Task directions:
Pictures aside, write out the data exactly as it reads.

(Scene images with change listings)
---+---
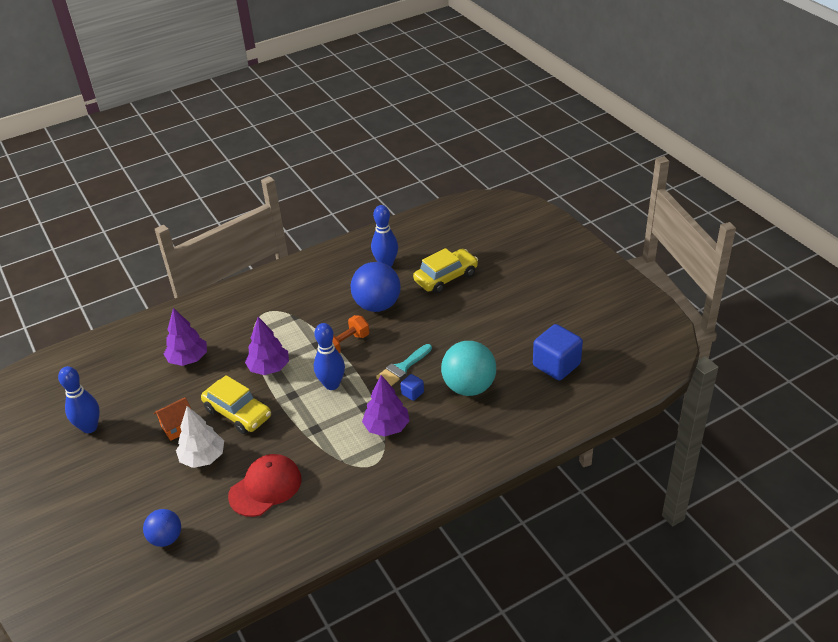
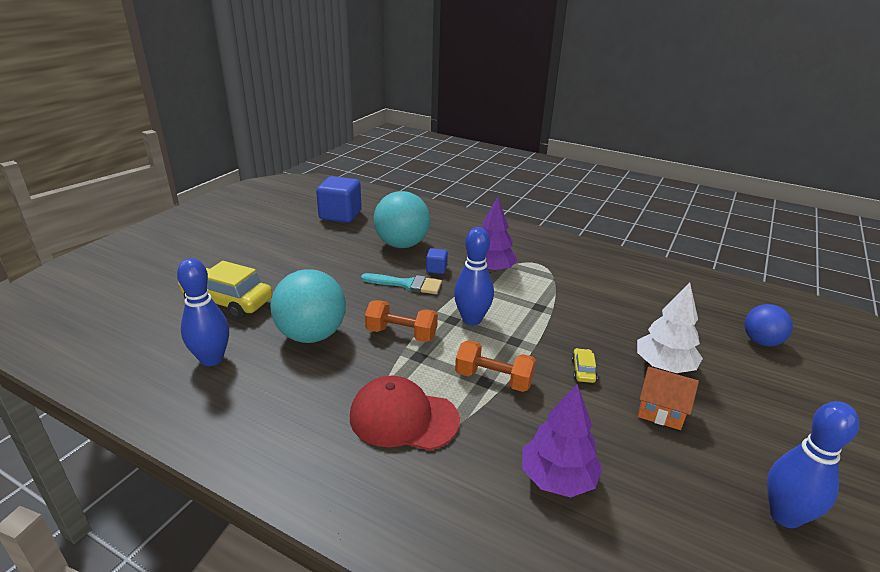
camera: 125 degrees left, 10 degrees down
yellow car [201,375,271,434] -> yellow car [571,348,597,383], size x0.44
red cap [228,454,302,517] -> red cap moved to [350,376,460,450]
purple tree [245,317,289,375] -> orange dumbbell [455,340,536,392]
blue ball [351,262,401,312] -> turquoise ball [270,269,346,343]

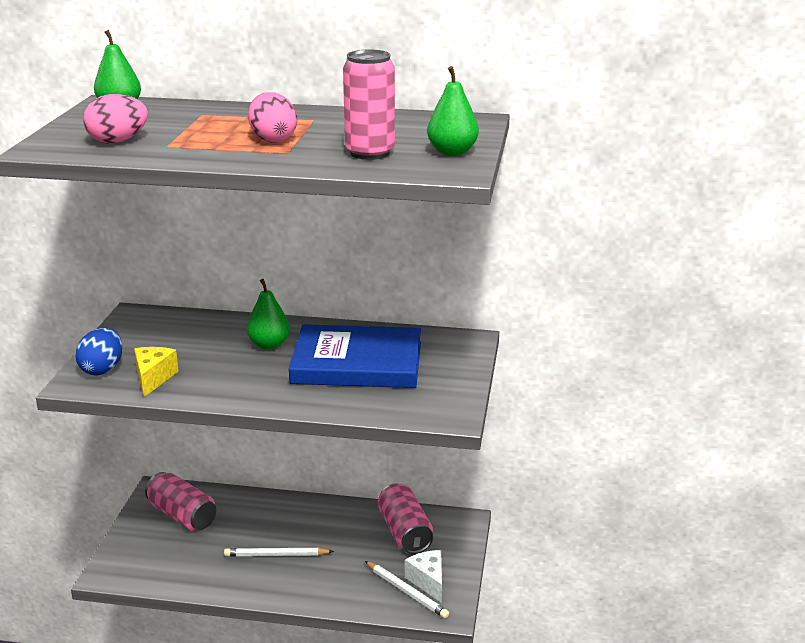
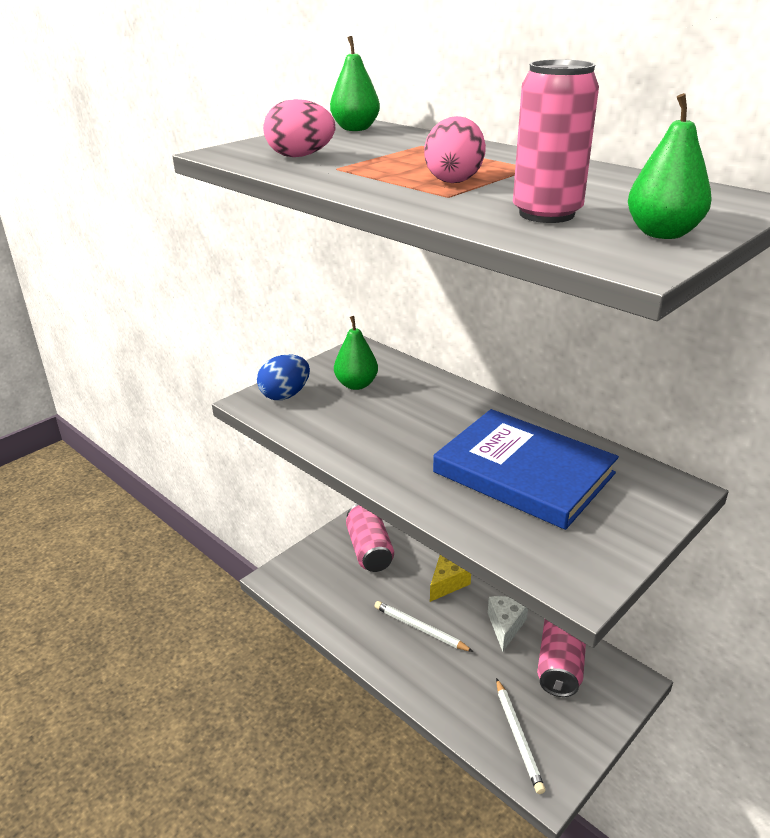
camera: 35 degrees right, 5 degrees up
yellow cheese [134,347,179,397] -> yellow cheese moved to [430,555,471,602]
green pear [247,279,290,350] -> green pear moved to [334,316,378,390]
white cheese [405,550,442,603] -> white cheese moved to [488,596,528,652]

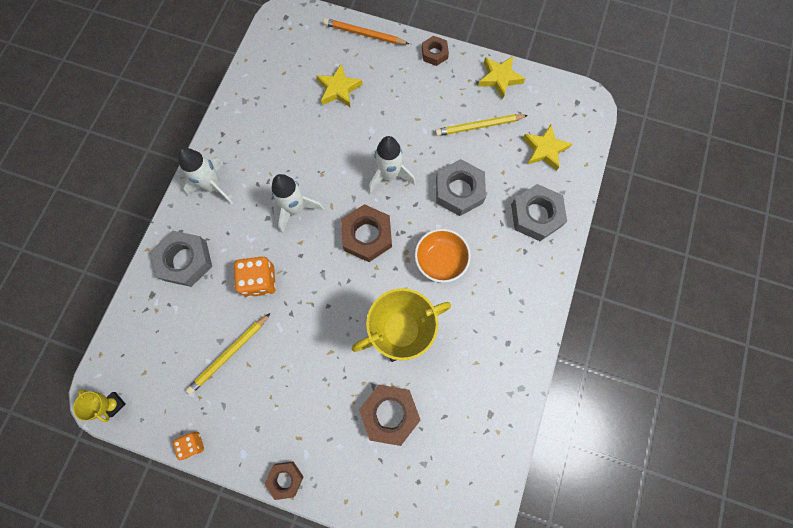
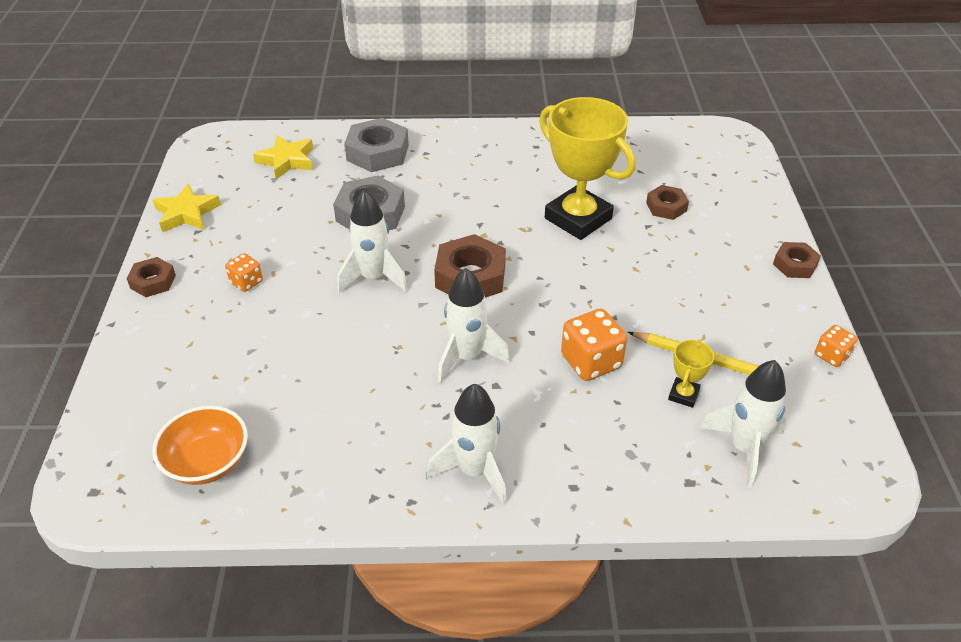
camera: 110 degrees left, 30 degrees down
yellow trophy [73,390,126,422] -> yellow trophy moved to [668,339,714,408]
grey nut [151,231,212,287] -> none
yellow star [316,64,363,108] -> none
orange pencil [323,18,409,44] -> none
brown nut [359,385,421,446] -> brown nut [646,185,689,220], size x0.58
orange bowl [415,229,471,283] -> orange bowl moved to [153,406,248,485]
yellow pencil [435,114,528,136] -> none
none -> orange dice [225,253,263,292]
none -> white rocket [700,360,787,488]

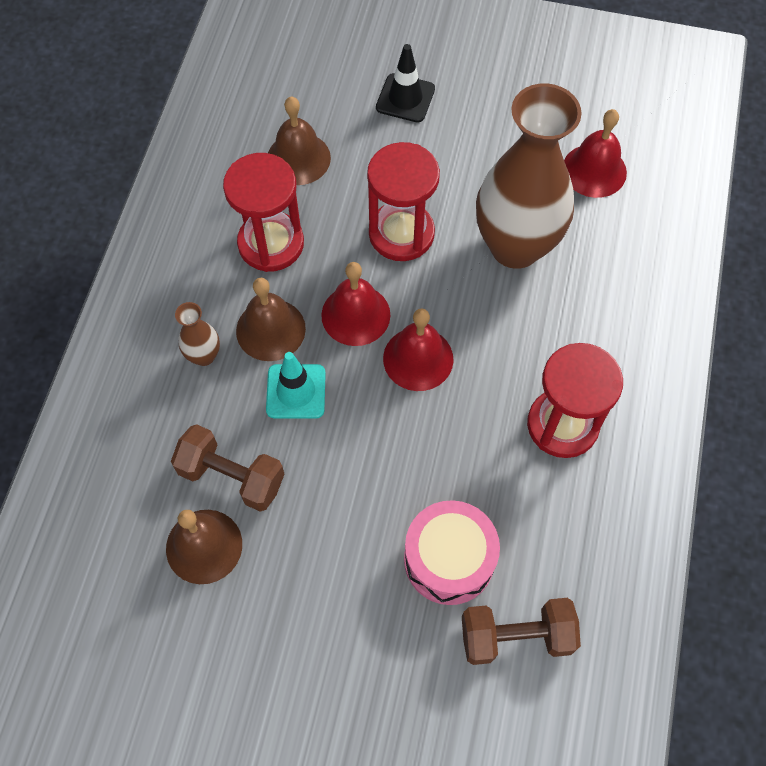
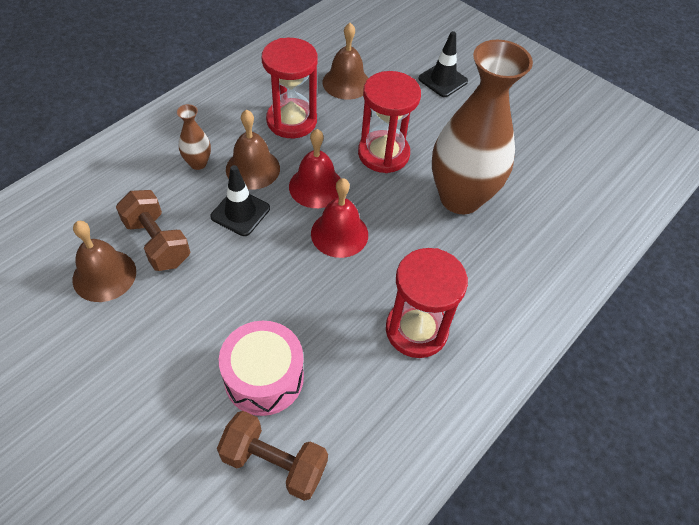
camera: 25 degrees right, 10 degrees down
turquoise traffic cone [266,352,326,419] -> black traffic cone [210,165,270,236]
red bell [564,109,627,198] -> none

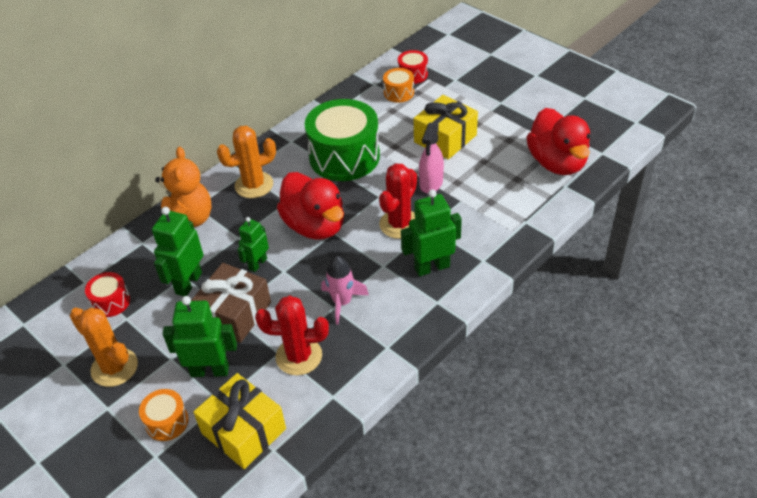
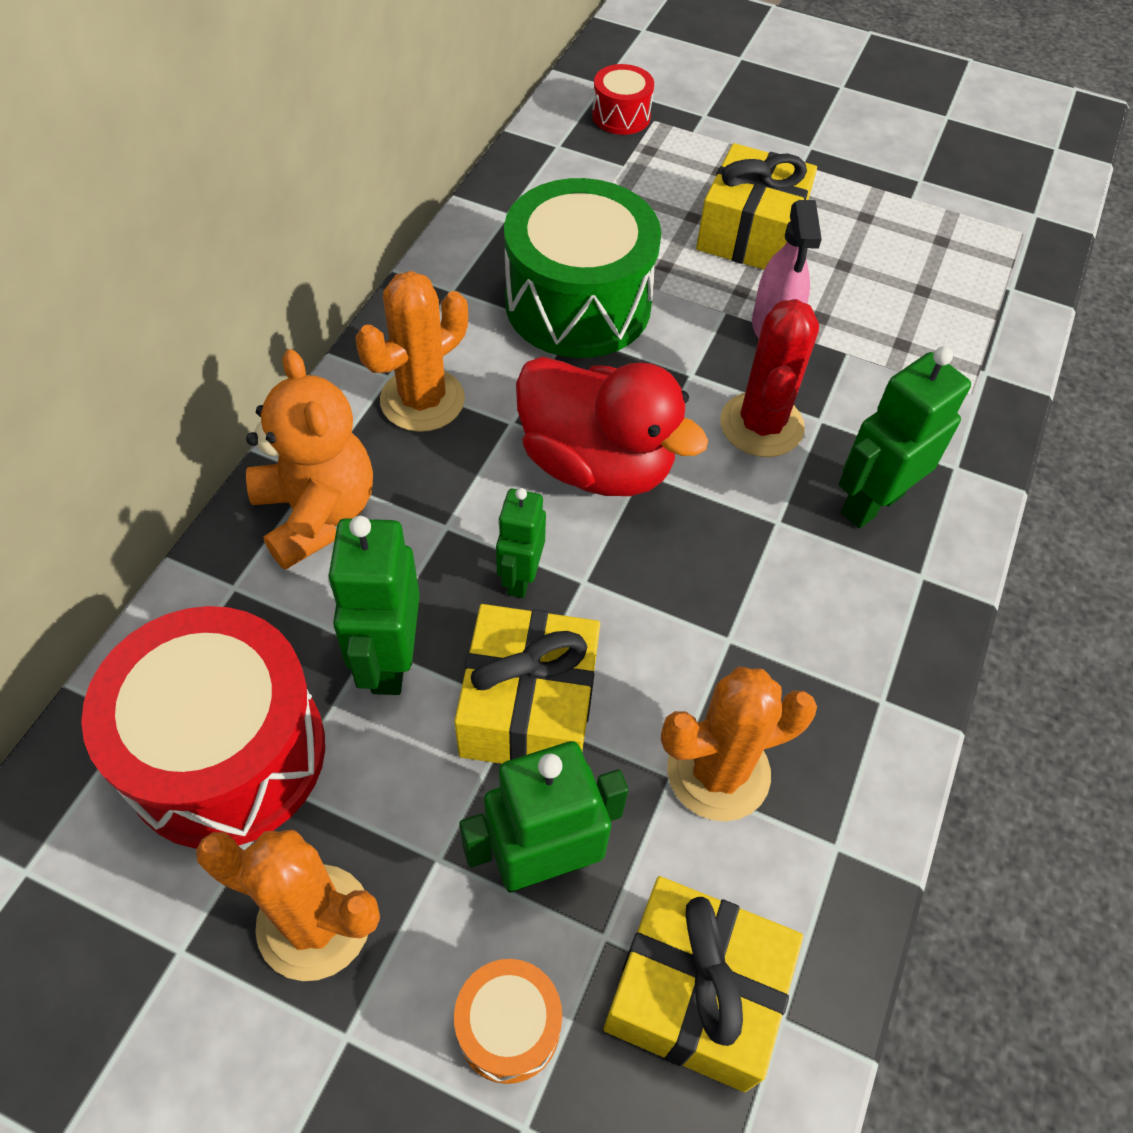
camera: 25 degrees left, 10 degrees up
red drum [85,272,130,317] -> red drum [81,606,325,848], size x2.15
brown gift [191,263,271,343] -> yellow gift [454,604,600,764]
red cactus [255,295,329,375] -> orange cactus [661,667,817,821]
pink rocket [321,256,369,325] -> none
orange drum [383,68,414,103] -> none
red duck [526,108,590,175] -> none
---+---
Answer area:
camera: 125 degrees left, 10 degrees down
yellow car [201,375,271,434] -> yellow car [571,348,597,383], size x0.44
red cap [228,454,302,517] -> red cap moved to [350,376,460,450]
purple tree [245,317,289,375] -> orange dumbbell [455,340,536,392]
blue ball [351,262,401,312] -> turquoise ball [270,269,346,343]

camera: 35 degrees right, 5 degrees up
yellow cheese [134,347,179,397] -> yellow cheese moved to [430,555,471,602]
green pear [247,279,290,350] -> green pear moved to [334,316,378,390]
white cheese [405,550,442,603] -> white cheese moved to [488,596,528,652]

camera: 110 degrees left, 30 degrees down
yellow trophy [73,390,126,422] -> yellow trophy moved to [668,339,714,408]
grey nut [151,231,212,287] -> none
yellow star [316,64,363,108] -> none
orange pencil [323,18,409,44] -> none
brown nut [359,385,421,446] -> brown nut [646,185,689,220], size x0.58
orange bowl [415,229,471,283] -> orange bowl moved to [153,406,248,485]
yellow pencil [435,114,528,136] -> none
none -> orange dice [225,253,263,292]
none -> white rocket [700,360,787,488]

camera: 25 degrees right, 10 degrees down
turquoise traffic cone [266,352,326,419] -> black traffic cone [210,165,270,236]
red bell [564,109,627,198] -> none

camera: 25 degrees left, 10 degrees up
red drum [85,272,130,317] -> red drum [81,606,325,848], size x2.15
brown gift [191,263,271,343] -> yellow gift [454,604,600,764]
red cactus [255,295,329,375] -> orange cactus [661,667,817,821]
pink rocket [321,256,369,325] -> none
orange drum [383,68,414,103] -> none
red duck [526,108,590,175] -> none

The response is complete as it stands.